■ Goal of the exercise ■
Below are records; please write out exactly the lines from the first line through the line containing "598, 578, 677]", with no pictures.

[Data items]
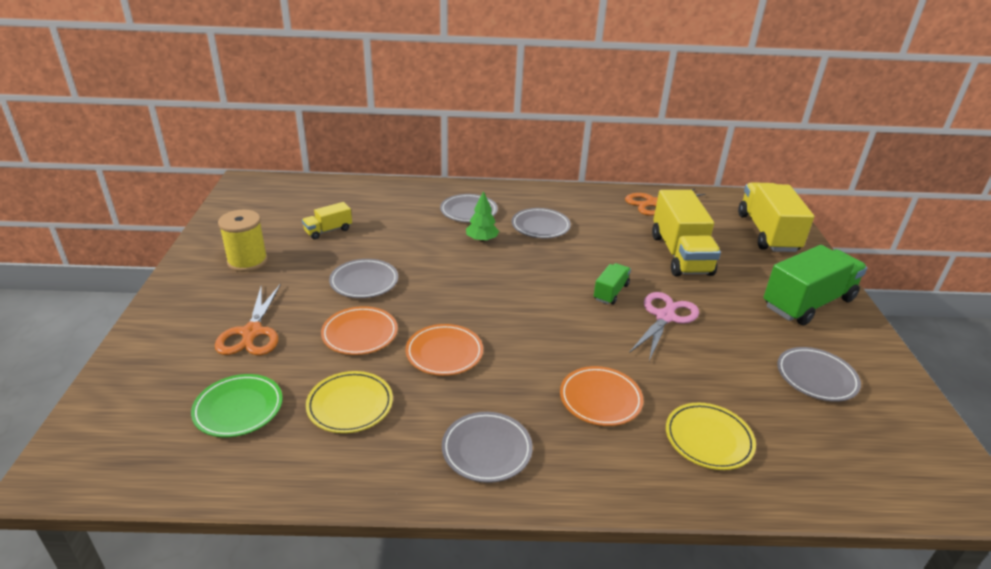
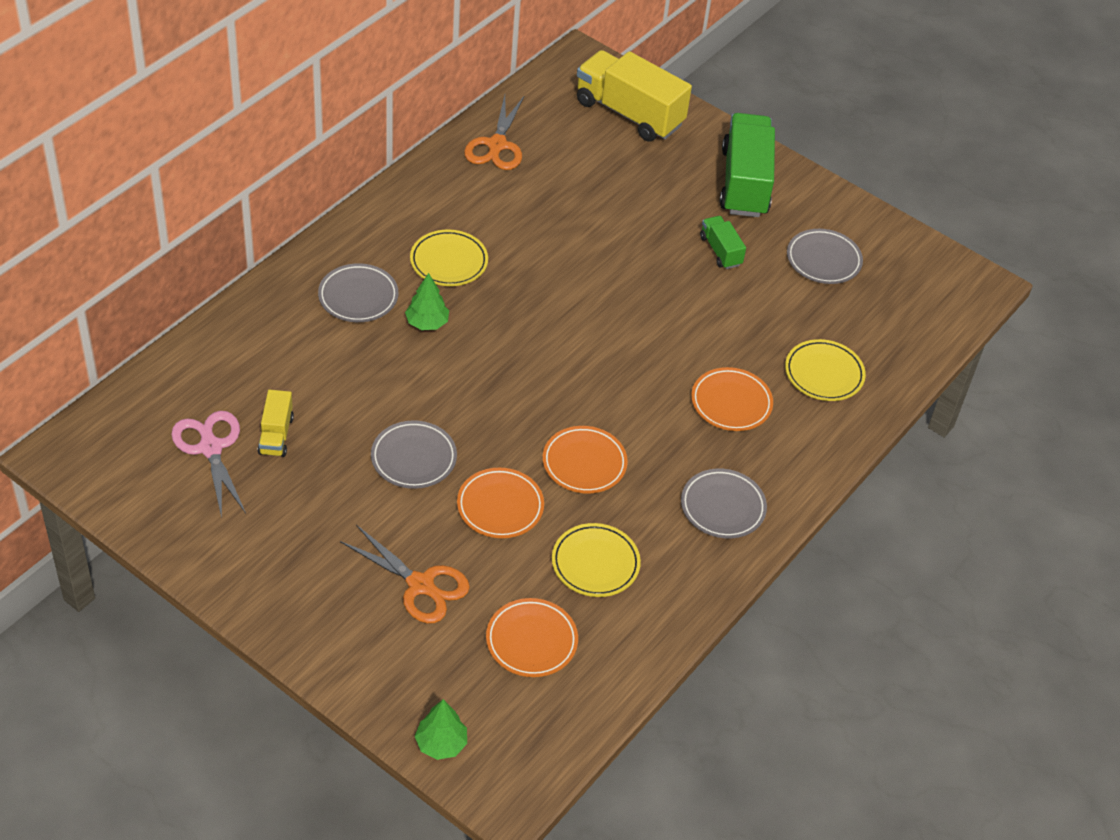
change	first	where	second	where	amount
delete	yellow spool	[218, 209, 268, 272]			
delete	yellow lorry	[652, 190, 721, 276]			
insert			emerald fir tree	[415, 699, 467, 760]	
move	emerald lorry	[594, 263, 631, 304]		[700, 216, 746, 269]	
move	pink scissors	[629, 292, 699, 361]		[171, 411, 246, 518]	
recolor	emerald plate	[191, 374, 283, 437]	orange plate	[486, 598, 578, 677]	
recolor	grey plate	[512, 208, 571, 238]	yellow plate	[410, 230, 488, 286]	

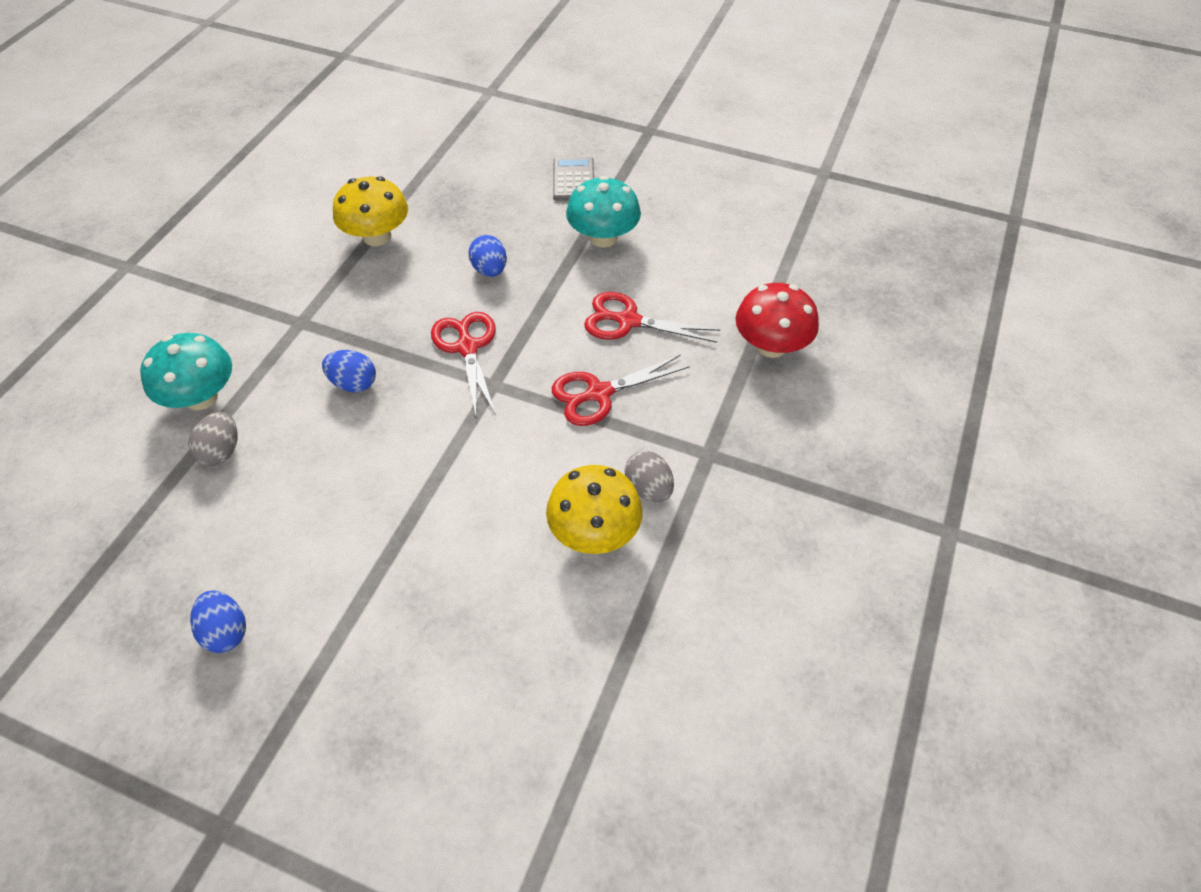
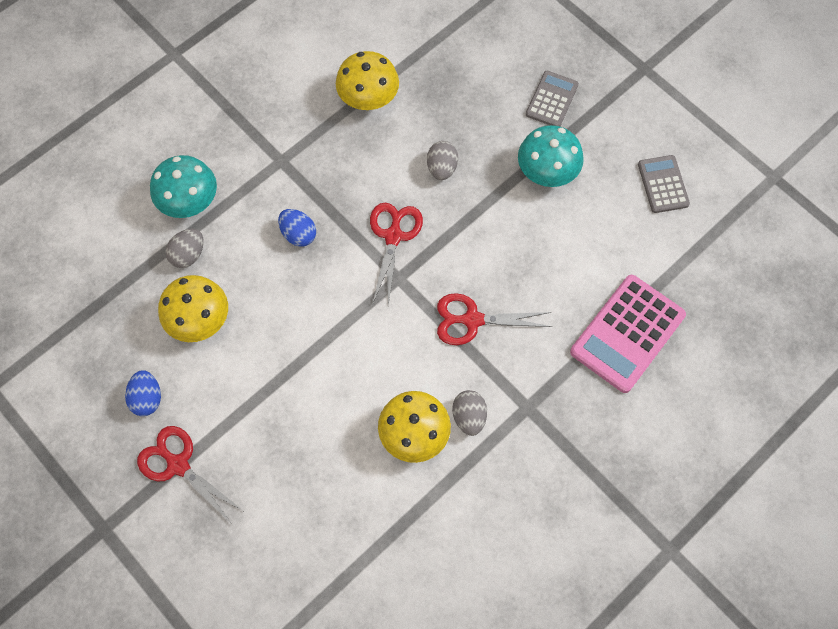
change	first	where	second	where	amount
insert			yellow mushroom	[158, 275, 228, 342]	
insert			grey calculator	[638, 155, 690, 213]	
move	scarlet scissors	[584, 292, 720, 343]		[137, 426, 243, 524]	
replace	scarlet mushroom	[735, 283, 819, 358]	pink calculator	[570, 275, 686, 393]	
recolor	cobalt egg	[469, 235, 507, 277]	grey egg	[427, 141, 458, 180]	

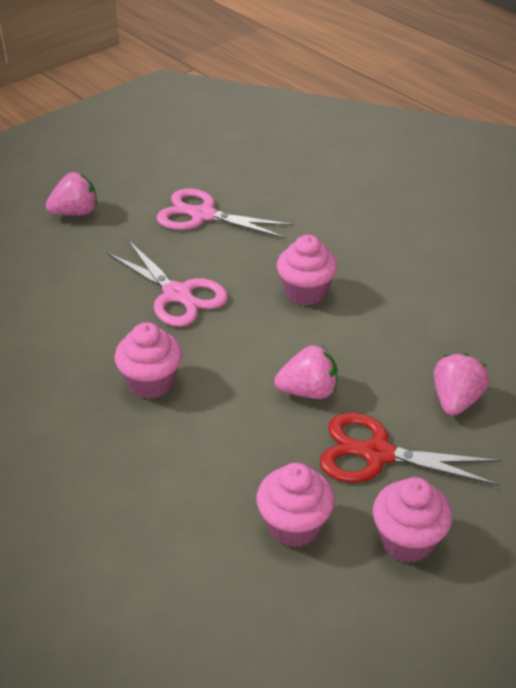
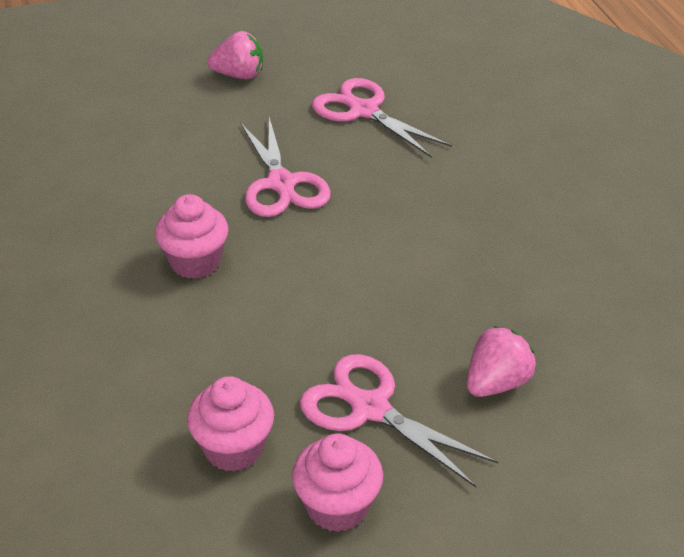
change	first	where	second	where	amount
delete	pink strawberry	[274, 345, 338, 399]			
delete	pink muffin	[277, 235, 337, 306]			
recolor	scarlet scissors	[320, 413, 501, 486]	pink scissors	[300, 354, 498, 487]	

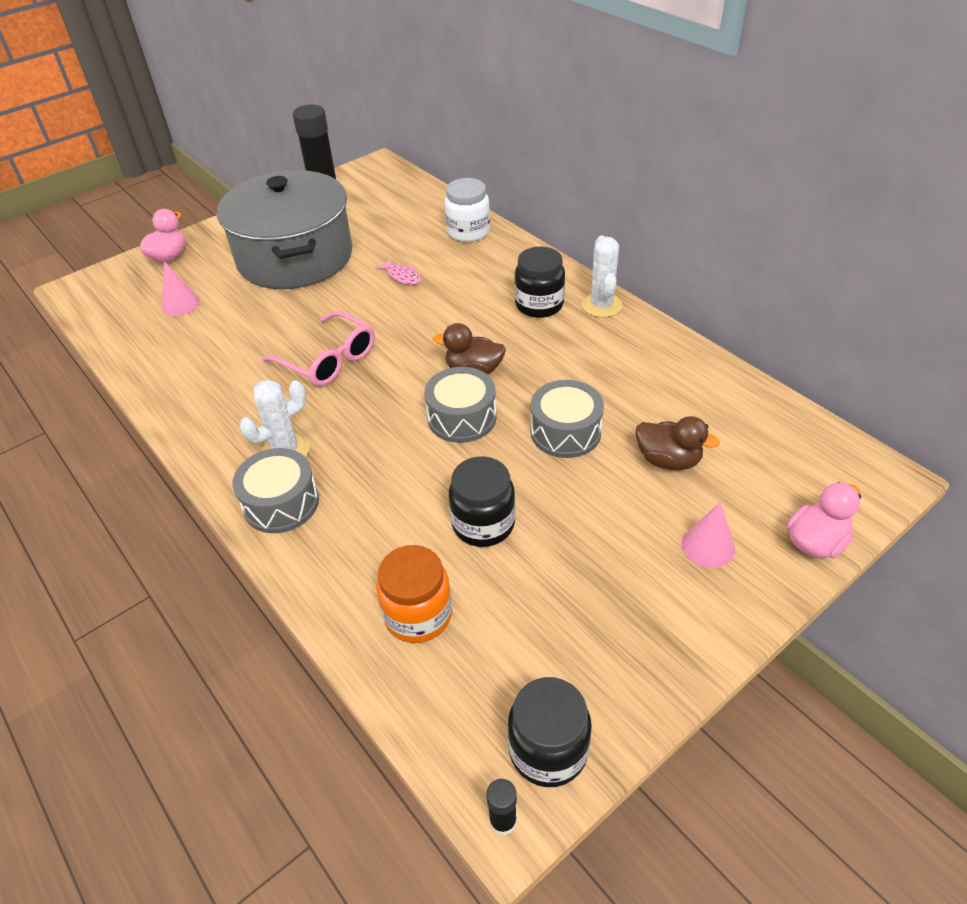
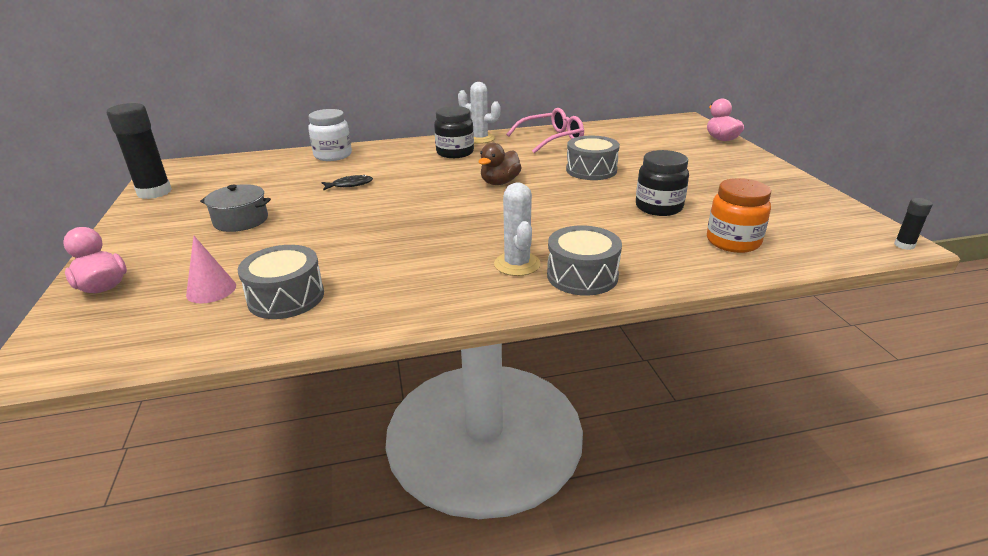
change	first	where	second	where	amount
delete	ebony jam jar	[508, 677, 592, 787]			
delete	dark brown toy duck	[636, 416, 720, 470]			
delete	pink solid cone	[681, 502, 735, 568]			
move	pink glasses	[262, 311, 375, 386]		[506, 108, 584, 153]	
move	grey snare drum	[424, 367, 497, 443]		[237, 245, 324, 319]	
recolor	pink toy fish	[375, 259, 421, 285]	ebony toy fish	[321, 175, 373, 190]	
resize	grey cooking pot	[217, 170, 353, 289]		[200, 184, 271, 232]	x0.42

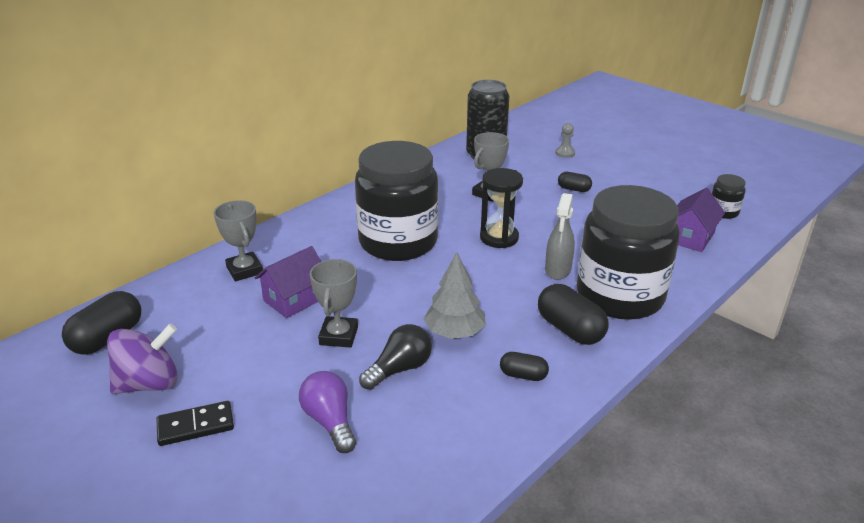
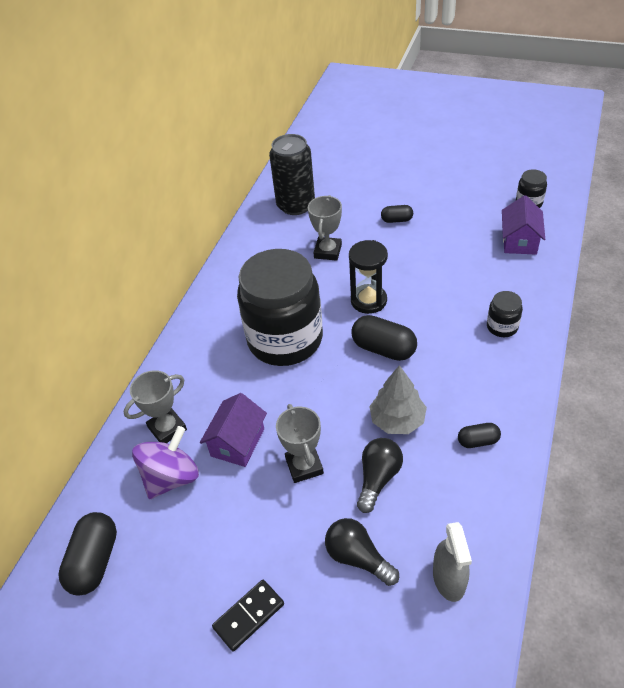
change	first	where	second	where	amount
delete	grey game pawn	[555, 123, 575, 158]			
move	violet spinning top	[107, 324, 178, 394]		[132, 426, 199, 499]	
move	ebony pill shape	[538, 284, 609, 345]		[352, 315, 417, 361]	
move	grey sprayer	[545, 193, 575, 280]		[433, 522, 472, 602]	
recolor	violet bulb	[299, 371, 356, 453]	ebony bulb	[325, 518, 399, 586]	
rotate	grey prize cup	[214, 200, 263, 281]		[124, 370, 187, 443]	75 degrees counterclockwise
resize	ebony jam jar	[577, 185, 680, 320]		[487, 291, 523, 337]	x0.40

■ Expected answer ■
change	first	where	second	where	amount
delete	yellow spool	[218, 209, 268, 272]			
delete	yellow lorry	[652, 190, 721, 276]			
insert			emerald fir tree	[415, 699, 467, 760]	
move	emerald lorry	[594, 263, 631, 304]		[700, 216, 746, 269]	
move	pink scissors	[629, 292, 699, 361]		[171, 411, 246, 518]	
recolor	emerald plate	[191, 374, 283, 437]	orange plate	[486, 598, 578, 677]	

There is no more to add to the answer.